[INPUT RECORDS — start]

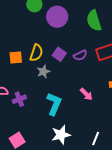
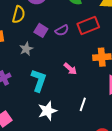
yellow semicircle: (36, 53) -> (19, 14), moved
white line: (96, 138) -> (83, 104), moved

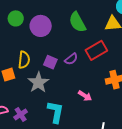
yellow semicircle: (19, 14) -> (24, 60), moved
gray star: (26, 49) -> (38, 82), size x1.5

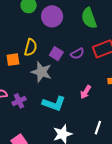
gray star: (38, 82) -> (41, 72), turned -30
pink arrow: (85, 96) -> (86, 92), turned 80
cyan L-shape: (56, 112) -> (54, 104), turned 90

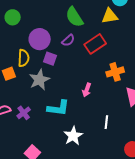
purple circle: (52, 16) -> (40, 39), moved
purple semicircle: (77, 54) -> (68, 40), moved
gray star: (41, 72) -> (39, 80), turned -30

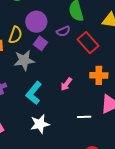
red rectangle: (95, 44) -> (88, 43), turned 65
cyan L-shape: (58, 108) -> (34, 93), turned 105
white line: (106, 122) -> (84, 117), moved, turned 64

[INPUT RECORDS — finish]

For this exercise, reproduce the data above exactly from the line containing "purple circle: (52, 16) -> (40, 39), moved" through its final line, both ends included, with no pictures in the copy.

> _REPLY_
purple circle: (52, 16) -> (40, 39), moved
purple semicircle: (77, 54) -> (68, 40), moved
gray star: (41, 72) -> (39, 80), turned -30

red rectangle: (95, 44) -> (88, 43), turned 65
cyan L-shape: (58, 108) -> (34, 93), turned 105
white line: (106, 122) -> (84, 117), moved, turned 64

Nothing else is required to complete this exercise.